PROBLEM:
Below are the records; repeat them in full, exactly.

EXTRACTED ENTRIES:
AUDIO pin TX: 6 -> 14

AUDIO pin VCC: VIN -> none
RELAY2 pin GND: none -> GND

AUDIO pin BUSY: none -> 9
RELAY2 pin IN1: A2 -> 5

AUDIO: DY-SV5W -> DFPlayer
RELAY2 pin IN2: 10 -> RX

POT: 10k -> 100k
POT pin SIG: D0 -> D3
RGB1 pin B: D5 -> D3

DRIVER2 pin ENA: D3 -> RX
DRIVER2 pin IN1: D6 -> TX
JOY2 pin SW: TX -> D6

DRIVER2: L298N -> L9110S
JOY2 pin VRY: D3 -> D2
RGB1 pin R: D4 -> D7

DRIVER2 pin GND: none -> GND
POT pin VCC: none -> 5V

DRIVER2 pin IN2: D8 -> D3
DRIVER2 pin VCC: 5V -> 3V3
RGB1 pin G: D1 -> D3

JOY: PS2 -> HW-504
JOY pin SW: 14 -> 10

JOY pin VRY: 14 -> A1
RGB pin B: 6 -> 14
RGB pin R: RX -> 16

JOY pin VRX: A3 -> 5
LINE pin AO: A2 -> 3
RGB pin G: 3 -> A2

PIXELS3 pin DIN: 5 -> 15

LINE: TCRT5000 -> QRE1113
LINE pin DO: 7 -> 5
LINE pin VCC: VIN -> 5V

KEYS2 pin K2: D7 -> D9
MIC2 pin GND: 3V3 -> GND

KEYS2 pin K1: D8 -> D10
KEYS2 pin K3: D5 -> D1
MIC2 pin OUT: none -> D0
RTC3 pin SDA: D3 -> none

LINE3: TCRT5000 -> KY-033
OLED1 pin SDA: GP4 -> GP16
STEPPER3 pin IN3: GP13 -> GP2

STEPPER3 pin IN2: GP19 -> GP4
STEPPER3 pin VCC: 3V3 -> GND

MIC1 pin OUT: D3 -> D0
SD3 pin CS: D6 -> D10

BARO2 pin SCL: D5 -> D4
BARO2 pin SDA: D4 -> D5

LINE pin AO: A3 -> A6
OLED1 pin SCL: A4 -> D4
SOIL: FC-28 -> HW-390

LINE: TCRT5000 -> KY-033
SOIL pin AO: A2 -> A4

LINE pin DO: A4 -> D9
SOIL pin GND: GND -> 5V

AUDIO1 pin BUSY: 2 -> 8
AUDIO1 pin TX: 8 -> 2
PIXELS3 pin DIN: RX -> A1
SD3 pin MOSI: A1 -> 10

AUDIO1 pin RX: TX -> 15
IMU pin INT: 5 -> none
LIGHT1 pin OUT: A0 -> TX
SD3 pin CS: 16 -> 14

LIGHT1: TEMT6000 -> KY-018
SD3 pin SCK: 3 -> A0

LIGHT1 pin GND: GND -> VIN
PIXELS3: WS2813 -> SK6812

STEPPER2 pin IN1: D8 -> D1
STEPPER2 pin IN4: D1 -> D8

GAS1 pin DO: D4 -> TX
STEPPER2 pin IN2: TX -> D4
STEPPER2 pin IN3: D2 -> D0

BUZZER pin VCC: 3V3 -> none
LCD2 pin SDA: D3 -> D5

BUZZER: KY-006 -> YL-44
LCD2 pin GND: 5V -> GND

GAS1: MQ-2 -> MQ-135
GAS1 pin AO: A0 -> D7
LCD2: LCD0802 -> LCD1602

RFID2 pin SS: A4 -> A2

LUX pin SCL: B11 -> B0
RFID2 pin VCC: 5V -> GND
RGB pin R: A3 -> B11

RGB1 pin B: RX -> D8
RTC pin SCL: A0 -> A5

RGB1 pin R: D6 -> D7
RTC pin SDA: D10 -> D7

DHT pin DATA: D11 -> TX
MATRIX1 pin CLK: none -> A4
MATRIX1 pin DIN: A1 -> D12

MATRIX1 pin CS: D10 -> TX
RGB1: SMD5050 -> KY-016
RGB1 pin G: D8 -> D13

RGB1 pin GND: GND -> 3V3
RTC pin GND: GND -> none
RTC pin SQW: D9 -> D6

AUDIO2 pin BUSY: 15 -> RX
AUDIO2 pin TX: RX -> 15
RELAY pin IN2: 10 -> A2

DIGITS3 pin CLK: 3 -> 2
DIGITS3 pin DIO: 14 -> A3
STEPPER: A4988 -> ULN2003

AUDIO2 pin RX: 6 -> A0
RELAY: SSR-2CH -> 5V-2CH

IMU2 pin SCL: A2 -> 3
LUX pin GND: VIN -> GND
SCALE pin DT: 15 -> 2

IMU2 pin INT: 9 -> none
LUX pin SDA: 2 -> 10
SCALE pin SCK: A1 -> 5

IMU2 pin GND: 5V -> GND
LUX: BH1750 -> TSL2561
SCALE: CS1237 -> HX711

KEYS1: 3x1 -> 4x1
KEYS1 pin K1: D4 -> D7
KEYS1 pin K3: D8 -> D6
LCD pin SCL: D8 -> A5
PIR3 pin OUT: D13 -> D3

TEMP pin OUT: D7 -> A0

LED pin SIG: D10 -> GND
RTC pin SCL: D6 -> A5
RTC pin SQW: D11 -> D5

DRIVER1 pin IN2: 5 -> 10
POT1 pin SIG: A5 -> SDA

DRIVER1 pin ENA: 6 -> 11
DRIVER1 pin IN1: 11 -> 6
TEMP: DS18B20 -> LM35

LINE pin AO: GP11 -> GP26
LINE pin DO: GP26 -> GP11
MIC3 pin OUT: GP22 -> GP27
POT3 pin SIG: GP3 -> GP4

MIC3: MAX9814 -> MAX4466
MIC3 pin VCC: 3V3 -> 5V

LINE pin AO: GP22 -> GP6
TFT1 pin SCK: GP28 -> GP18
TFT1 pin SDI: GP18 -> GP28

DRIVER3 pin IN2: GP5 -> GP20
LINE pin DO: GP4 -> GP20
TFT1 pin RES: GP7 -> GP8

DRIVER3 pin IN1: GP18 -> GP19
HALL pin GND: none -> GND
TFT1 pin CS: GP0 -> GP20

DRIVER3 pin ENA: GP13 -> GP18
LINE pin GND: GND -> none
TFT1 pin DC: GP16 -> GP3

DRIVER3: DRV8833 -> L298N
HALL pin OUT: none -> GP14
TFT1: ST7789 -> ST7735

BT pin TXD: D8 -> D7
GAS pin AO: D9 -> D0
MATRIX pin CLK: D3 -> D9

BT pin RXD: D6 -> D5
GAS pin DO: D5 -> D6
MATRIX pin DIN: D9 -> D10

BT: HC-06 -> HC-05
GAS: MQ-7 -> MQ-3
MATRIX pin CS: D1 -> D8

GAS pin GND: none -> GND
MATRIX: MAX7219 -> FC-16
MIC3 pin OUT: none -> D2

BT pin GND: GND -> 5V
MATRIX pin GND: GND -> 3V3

ANSWER TO THIS TASK:
AUDIO pin TX: 6 -> 14

AUDIO pin VCC: VIN -> none
RELAY2 pin GND: none -> GND

AUDIO pin BUSY: none -> 9
RELAY2 pin IN1: A2 -> 5

AUDIO: DY-SV5W -> DFPlayer
RELAY2 pin IN2: 10 -> RX

POT: 10k -> 100k
POT pin SIG: D0 -> D3
RGB1 pin B: D5 -> D3

DRIVER2 pin ENA: D3 -> RX
DRIVER2 pin IN1: D6 -> TX
JOY2 pin SW: TX -> D6

DRIVER2: L298N -> L9110S
JOY2 pin VRY: D3 -> D2
RGB1 pin R: D4 -> D7

DRIVER2 pin GND: none -> GND
POT pin VCC: none -> 5V

DRIVER2 pin IN2: D8 -> D3
DRIVER2 pin VCC: 5V -> 3V3
RGB1 pin G: D1 -> D3

JOY: PS2 -> HW-504
JOY pin SW: 14 -> 10

JOY pin VRY: 14 -> A1
RGB pin B: 6 -> 14
RGB pin R: RX -> 16

JOY pin VRX: A3 -> 5
LINE pin AO: A2 -> 3
RGB pin G: 3 -> A2

PIXELS3 pin DIN: 5 -> 15

LINE: TCRT5000 -> QRE1113
LINE pin DO: 7 -> 5
LINE pin VCC: VIN -> 5V

KEYS2 pin K2: D7 -> D9
MIC2 pin GND: 3V3 -> GND

KEYS2 pin K1: D8 -> D10
KEYS2 pin K3: D5 -> D1
MIC2 pin OUT: none -> D0
RTC3 pin SDA: D3 -> none

LINE3: TCRT5000 -> KY-033
OLED1 pin SDA: GP4 -> GP16
STEPPER3 pin IN3: GP13 -> GP2

STEPPER3 pin IN2: GP19 -> GP4
STEPPER3 pin VCC: 3V3 -> GND

MIC1 pin OUT: D3 -> D0
SD3 pin CS: D6 -> D10

BARO2 pin SCL: D5 -> D4
BARO2 pin SDA: D4 -> D5

LINE pin AO: A3 -> A6
OLED1 pin SCL: A4 -> D4
SOIL: FC-28 -> HW-390

LINE: TCRT5000 -> KY-033
SOIL pin AO: A2 -> A4

LINE pin DO: A4 -> D9
SOIL pin GND: GND -> 5V

AUDIO1 pin BUSY: 2 -> 8
AUDIO1 pin TX: 8 -> 2
PIXELS3 pin DIN: RX -> A1
SD3 pin MOSI: A1 -> 10

AUDIO1 pin RX: TX -> 15
IMU pin INT: 5 -> none
LIGHT1 pin OUT: A0 -> TX
SD3 pin CS: 16 -> 14

LIGHT1: TEMT6000 -> KY-018
SD3 pin SCK: 3 -> A0

LIGHT1 pin GND: GND -> VIN
PIXELS3: WS2813 -> SK6812

STEPPER2 pin IN1: D8 -> D1
STEPPER2 pin IN4: D1 -> D8

GAS1 pin DO: D4 -> TX
STEPPER2 pin IN2: TX -> D4
STEPPER2 pin IN3: D2 -> D0

BUZZER pin VCC: 3V3 -> none
LCD2 pin SDA: D3 -> D5

BUZZER: KY-006 -> YL-44
LCD2 pin GND: 5V -> GND

GAS1: MQ-2 -> MQ-135
GAS1 pin AO: A0 -> D7
LCD2: LCD0802 -> LCD1602

RFID2 pin SS: A4 -> A2

LUX pin SCL: B11 -> B0
RFID2 pin VCC: 5V -> GND
RGB pin R: A3 -> B11

RGB1 pin B: RX -> D8
RTC pin SCL: A0 -> A5

RGB1 pin R: D6 -> D7
RTC pin SDA: D10 -> D7

DHT pin DATA: D11 -> TX
MATRIX1 pin CLK: none -> A4
MATRIX1 pin DIN: A1 -> D12

MATRIX1 pin CS: D10 -> TX
RGB1: SMD5050 -> KY-016
RGB1 pin G: D8 -> D13

RGB1 pin GND: GND -> 3V3
RTC pin GND: GND -> none
RTC pin SQW: D9 -> D6

AUDIO2 pin BUSY: 15 -> RX
AUDIO2 pin TX: RX -> 15
RELAY pin IN2: 10 -> A2

DIGITS3 pin CLK: 3 -> 2
DIGITS3 pin DIO: 14 -> A3
STEPPER: A4988 -> ULN2003

AUDIO2 pin RX: 6 -> A0
RELAY: SSR-2CH -> 5V-2CH

IMU2 pin SCL: A2 -> 3
LUX pin GND: VIN -> GND
SCALE pin DT: 15 -> 2

IMU2 pin INT: 9 -> none
LUX pin SDA: 2 -> 10
SCALE pin SCK: A1 -> 5

IMU2 pin GND: 5V -> GND
LUX: BH1750 -> TSL2561
SCALE: CS1237 -> HX711

KEYS1: 3x1 -> 4x1
KEYS1 pin K1: D4 -> D7
KEYS1 pin K3: D8 -> D6
LCD pin SCL: D8 -> A5
PIR3 pin OUT: D13 -> D3

TEMP pin OUT: D7 -> A0

LED pin SIG: D10 -> GND
RTC pin SCL: D6 -> A5
RTC pin SQW: D11 -> D5

DRIVER1 pin IN2: 5 -> 10
POT1 pin SIG: A5 -> SDA

DRIVER1 pin ENA: 6 -> 11
DRIVER1 pin IN1: 11 -> 6
TEMP: DS18B20 -> LM35

LINE pin AO: GP11 -> GP26
LINE pin DO: GP26 -> GP11
MIC3 pin OUT: GP22 -> GP27
POT3 pin SIG: GP3 -> GP4

MIC3: MAX9814 -> MAX4466
MIC3 pin VCC: 3V3 -> 5V

LINE pin AO: GP22 -> GP6
TFT1 pin SCK: GP28 -> GP18
TFT1 pin SDI: GP18 -> GP28

DRIVER3 pin IN2: GP5 -> GP20
LINE pin DO: GP4 -> GP20
TFT1 pin RES: GP7 -> GP8

DRIVER3 pin IN1: GP18 -> GP19
HALL pin GND: none -> GND
TFT1 pin CS: GP0 -> GP20

DRIVER3 pin ENA: GP13 -> GP18
LINE pin GND: GND -> none
TFT1 pin DC: GP16 -> GP3

DRIVER3: DRV8833 -> L298N
HALL pin OUT: none -> GP14
TFT1: ST7789 -> ST7735

BT pin TXD: D8 -> D7
GAS pin AO: D9 -> D0
MATRIX pin CLK: D3 -> D9

BT pin RXD: D6 -> D5
GAS pin DO: D5 -> D6
MATRIX pin DIN: D9 -> D10

BT: HC-06 -> HC-05
GAS: MQ-7 -> MQ-3
MATRIX pin CS: D1 -> D8

GAS pin GND: none -> GND
MATRIX: MAX7219 -> FC-16
MIC3 pin OUT: none -> D2

BT pin GND: GND -> 5V
MATRIX pin GND: GND -> 3V3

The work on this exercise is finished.